*** RAW DATA ***

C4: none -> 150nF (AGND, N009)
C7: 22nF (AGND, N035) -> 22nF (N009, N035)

*** End of RAW DATA ***
*** RAW DATA ***

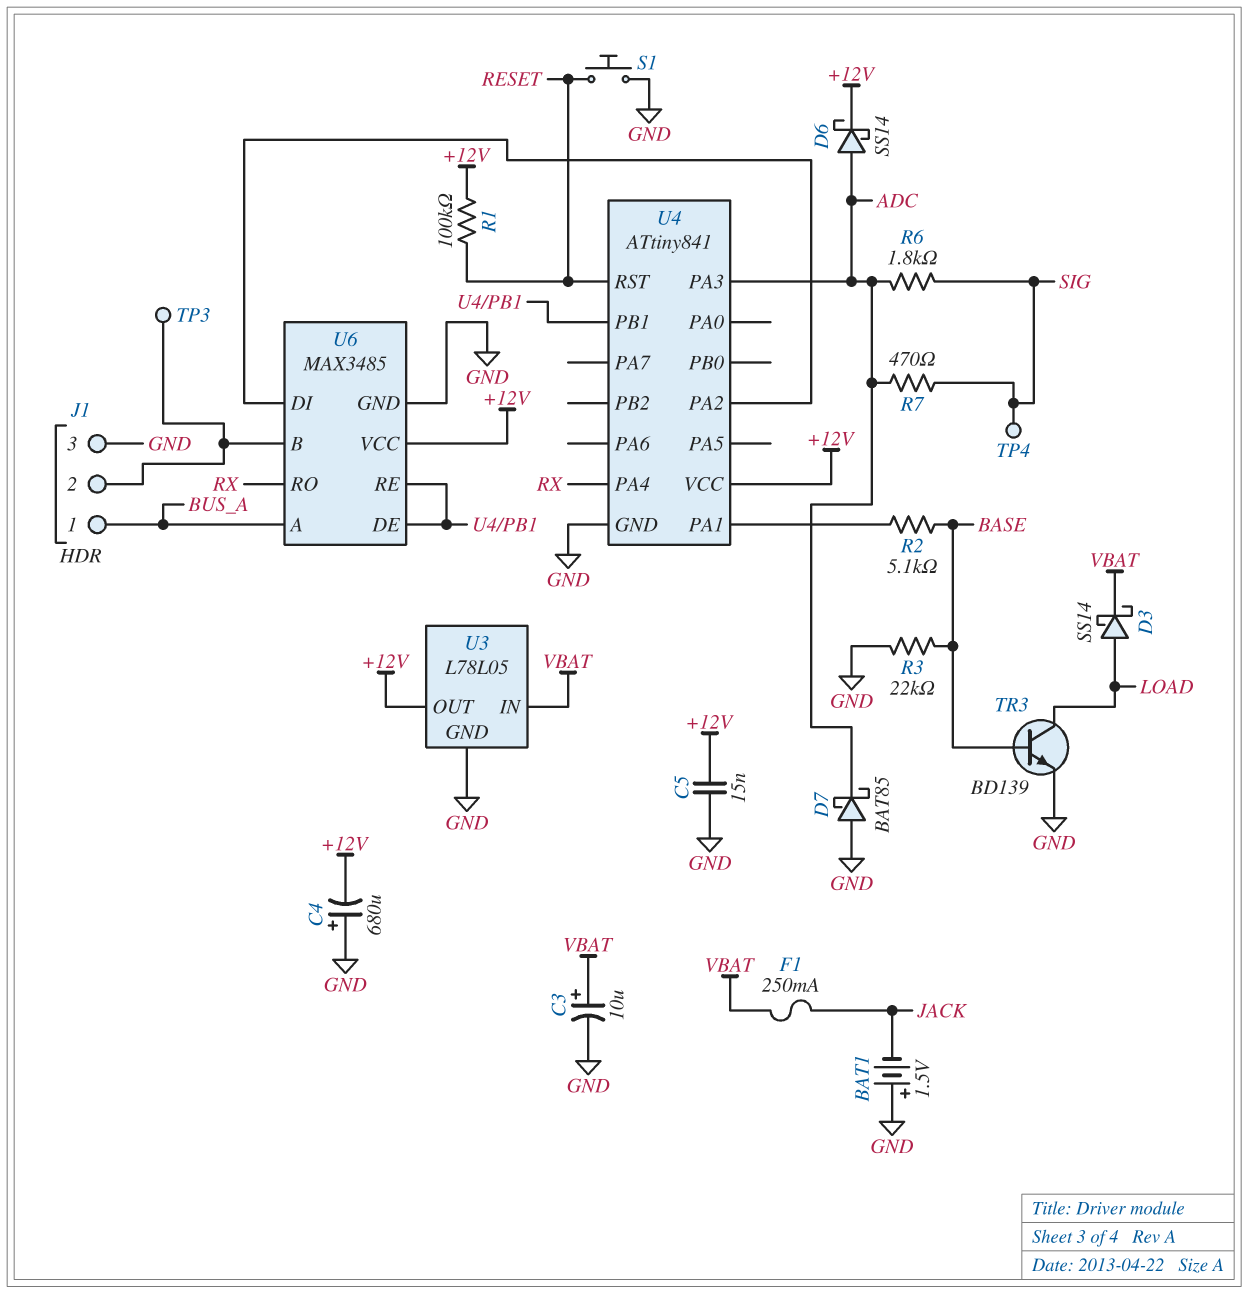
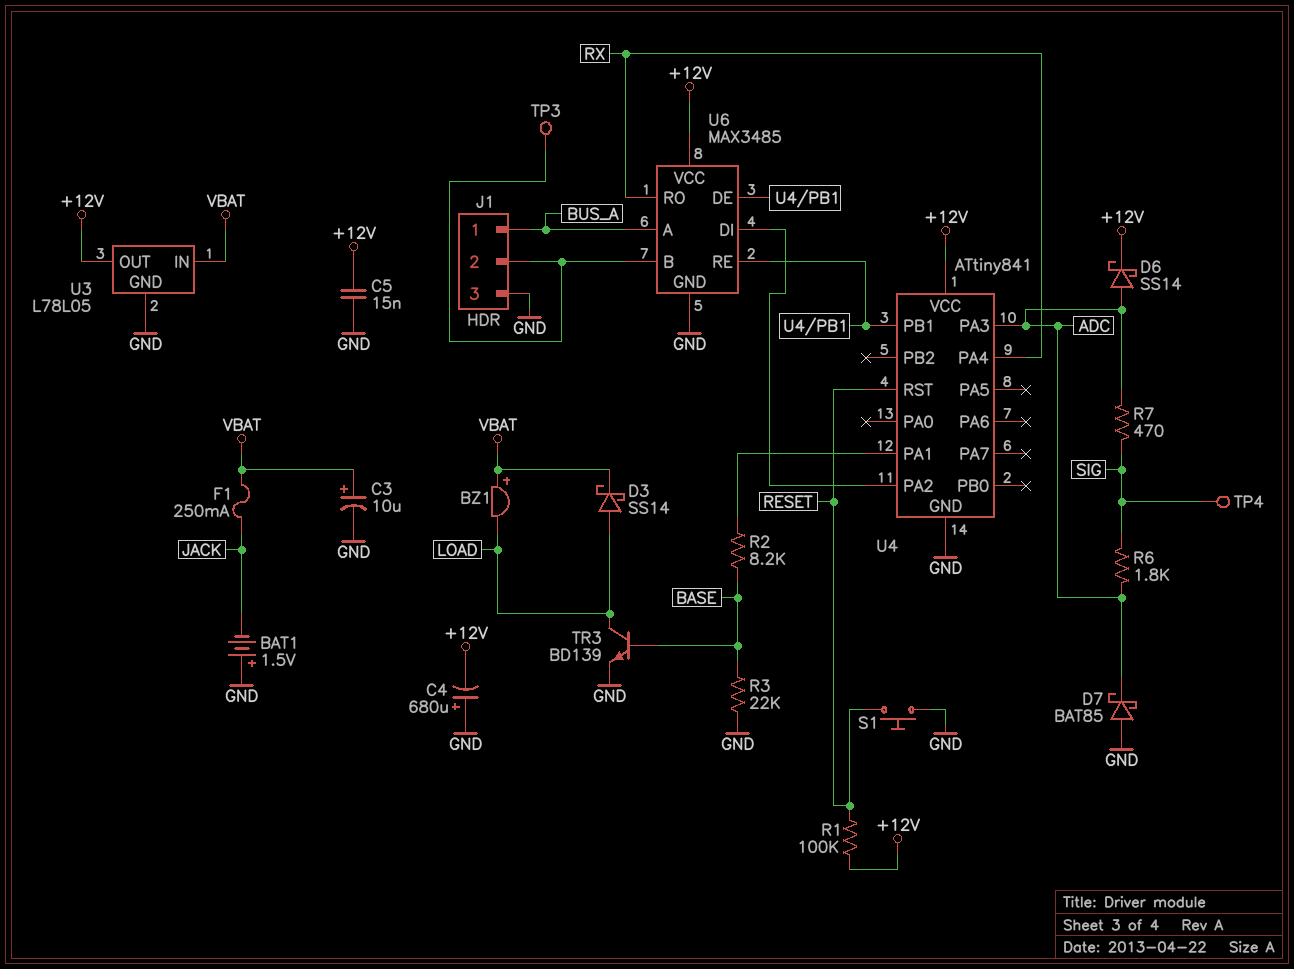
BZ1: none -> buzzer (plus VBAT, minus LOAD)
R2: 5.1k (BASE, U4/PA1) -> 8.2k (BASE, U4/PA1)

*** End of RAW DATA ***
*** RAW DATA ***

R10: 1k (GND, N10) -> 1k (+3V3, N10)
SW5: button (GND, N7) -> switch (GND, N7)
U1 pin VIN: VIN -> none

*** End of RAW DATA ***

PROBLEM REQUIREMENTS: Copy the entries above exactly, but only from the line holding "C4: none -> 150nF (AGND, N009)" through the line holding "C7: 22nF (AGND, N035) -> 22nF (N009, N035)", both included.

PROBLEM SOLUTION:
C4: none -> 150nF (AGND, N009)
C7: 22nF (AGND, N035) -> 22nF (N009, N035)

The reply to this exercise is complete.